• [INPUT DATA]
========================================

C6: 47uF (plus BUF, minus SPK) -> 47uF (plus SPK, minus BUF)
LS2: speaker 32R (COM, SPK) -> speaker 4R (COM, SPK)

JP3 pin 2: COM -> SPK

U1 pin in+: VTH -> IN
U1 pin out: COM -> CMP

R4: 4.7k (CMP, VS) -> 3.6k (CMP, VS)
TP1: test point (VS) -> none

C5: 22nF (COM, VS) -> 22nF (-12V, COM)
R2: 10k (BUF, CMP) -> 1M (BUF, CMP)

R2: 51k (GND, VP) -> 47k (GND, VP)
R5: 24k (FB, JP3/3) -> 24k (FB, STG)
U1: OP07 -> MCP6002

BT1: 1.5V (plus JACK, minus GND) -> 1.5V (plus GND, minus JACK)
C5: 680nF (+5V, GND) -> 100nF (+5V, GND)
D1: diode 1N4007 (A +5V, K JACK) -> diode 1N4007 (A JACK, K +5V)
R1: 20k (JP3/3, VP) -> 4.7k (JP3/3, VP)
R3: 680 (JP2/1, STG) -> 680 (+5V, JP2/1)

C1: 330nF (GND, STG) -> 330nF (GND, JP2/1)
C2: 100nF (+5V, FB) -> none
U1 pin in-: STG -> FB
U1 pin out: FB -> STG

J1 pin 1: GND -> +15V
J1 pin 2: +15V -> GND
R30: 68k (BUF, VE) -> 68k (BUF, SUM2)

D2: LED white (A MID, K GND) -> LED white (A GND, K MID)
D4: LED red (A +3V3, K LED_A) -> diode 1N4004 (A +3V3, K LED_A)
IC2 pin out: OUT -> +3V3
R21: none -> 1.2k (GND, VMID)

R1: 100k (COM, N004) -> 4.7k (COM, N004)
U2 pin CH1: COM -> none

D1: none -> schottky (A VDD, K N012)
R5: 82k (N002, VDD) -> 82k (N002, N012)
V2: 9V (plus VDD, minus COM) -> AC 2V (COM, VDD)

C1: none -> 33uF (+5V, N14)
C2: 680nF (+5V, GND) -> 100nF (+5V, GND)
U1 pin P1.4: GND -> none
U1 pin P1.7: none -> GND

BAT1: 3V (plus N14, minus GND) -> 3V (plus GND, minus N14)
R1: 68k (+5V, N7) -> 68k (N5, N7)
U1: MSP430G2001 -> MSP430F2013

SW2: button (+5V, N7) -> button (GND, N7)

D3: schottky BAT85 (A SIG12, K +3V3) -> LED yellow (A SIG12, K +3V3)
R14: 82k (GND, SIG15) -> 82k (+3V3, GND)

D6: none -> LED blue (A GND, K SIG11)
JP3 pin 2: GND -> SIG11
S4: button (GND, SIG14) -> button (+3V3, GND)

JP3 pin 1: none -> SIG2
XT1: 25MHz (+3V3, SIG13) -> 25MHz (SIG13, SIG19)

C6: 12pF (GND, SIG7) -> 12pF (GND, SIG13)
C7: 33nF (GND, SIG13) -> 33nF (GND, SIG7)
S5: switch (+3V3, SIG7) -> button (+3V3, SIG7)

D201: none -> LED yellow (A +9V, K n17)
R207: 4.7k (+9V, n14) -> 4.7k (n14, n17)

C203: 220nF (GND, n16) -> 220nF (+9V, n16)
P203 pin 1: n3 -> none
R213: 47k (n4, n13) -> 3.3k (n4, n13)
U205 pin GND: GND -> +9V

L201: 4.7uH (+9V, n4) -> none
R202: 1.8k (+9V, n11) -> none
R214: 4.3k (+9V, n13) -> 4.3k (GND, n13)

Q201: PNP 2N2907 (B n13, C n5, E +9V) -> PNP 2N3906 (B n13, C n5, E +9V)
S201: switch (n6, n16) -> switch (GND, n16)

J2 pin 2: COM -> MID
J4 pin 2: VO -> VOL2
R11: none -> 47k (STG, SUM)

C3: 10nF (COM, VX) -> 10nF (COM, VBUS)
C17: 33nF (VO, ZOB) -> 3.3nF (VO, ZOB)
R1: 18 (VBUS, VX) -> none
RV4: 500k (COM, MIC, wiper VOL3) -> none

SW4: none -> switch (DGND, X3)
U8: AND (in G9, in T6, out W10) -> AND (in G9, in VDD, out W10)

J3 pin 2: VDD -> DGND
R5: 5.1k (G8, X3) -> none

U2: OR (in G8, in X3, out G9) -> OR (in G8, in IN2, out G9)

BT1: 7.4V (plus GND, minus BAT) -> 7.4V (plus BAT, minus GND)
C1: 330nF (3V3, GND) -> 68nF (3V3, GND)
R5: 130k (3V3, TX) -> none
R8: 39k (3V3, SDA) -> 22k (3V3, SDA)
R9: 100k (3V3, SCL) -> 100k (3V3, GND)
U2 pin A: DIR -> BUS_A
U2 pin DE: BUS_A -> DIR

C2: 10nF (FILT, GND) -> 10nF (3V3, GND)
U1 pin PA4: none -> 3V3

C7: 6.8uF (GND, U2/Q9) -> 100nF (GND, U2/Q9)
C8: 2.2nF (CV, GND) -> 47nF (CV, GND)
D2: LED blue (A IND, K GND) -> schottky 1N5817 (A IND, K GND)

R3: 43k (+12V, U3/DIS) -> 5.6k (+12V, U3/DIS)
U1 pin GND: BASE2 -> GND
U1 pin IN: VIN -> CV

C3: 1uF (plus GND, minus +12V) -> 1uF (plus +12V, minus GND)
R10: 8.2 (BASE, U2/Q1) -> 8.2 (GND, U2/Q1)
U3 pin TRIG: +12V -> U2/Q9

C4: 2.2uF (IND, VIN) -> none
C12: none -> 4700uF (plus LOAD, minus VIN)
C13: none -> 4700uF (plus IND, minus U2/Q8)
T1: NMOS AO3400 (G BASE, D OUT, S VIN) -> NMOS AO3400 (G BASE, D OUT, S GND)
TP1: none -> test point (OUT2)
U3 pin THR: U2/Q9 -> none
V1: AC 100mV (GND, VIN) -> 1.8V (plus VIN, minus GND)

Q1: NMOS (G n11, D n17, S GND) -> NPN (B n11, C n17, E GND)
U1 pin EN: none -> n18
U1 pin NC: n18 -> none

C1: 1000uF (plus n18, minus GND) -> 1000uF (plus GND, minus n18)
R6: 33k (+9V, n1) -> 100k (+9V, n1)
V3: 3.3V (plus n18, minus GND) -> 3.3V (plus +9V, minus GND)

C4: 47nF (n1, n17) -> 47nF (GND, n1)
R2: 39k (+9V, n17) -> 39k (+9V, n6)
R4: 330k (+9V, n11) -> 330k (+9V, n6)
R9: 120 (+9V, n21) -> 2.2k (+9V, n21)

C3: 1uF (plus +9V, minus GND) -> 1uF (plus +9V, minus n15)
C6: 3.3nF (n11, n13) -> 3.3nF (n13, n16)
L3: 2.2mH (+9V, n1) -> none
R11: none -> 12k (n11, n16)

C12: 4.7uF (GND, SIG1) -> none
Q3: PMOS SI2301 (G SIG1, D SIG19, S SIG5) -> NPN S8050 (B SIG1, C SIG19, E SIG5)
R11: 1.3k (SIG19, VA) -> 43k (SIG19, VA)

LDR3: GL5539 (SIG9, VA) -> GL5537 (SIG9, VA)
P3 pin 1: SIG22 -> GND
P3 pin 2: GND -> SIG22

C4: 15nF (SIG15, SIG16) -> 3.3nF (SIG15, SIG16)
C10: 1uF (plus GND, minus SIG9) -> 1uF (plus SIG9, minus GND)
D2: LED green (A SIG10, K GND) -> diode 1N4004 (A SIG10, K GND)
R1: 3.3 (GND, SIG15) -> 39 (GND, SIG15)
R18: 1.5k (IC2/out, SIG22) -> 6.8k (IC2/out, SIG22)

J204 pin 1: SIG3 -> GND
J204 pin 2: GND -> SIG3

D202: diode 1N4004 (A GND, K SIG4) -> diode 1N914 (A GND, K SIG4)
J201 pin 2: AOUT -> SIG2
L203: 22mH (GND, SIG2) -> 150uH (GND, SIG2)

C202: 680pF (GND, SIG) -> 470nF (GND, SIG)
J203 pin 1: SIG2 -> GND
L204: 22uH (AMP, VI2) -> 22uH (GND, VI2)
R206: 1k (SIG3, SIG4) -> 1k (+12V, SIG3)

========================================

• [WHAT THIS TASK INVOLVES] Would you quote everything above from the line containing "D3: schottky BAT85" down to the line containing "R5: 5.1k (G8, X3) -> none"? Include both of those lines and nothing else.

• [SOLUTION FOR THIS PROBLEM]
D3: schottky BAT85 (A SIG12, K +3V3) -> LED yellow (A SIG12, K +3V3)
R14: 82k (GND, SIG15) -> 82k (+3V3, GND)

D6: none -> LED blue (A GND, K SIG11)
JP3 pin 2: GND -> SIG11
S4: button (GND, SIG14) -> button (+3V3, GND)

JP3 pin 1: none -> SIG2
XT1: 25MHz (+3V3, SIG13) -> 25MHz (SIG13, SIG19)

C6: 12pF (GND, SIG7) -> 12pF (GND, SIG13)
C7: 33nF (GND, SIG13) -> 33nF (GND, SIG7)
S5: switch (+3V3, SIG7) -> button (+3V3, SIG7)

D201: none -> LED yellow (A +9V, K n17)
R207: 4.7k (+9V, n14) -> 4.7k (n14, n17)

C203: 220nF (GND, n16) -> 220nF (+9V, n16)
P203 pin 1: n3 -> none
R213: 47k (n4, n13) -> 3.3k (n4, n13)
U205 pin GND: GND -> +9V

L201: 4.7uH (+9V, n4) -> none
R202: 1.8k (+9V, n11) -> none
R214: 4.3k (+9V, n13) -> 4.3k (GND, n13)

Q201: PNP 2N2907 (B n13, C n5, E +9V) -> PNP 2N3906 (B n13, C n5, E +9V)
S201: switch (n6, n16) -> switch (GND, n16)

J2 pin 2: COM -> MID
J4 pin 2: VO -> VOL2
R11: none -> 47k (STG, SUM)

C3: 10nF (COM, VX) -> 10nF (COM, VBUS)
C17: 33nF (VO, ZOB) -> 3.3nF (VO, ZOB)
R1: 18 (VBUS, VX) -> none
RV4: 500k (COM, MIC, wiper VOL3) -> none

SW4: none -> switch (DGND, X3)
U8: AND (in G9, in T6, out W10) -> AND (in G9, in VDD, out W10)

J3 pin 2: VDD -> DGND
R5: 5.1k (G8, X3) -> none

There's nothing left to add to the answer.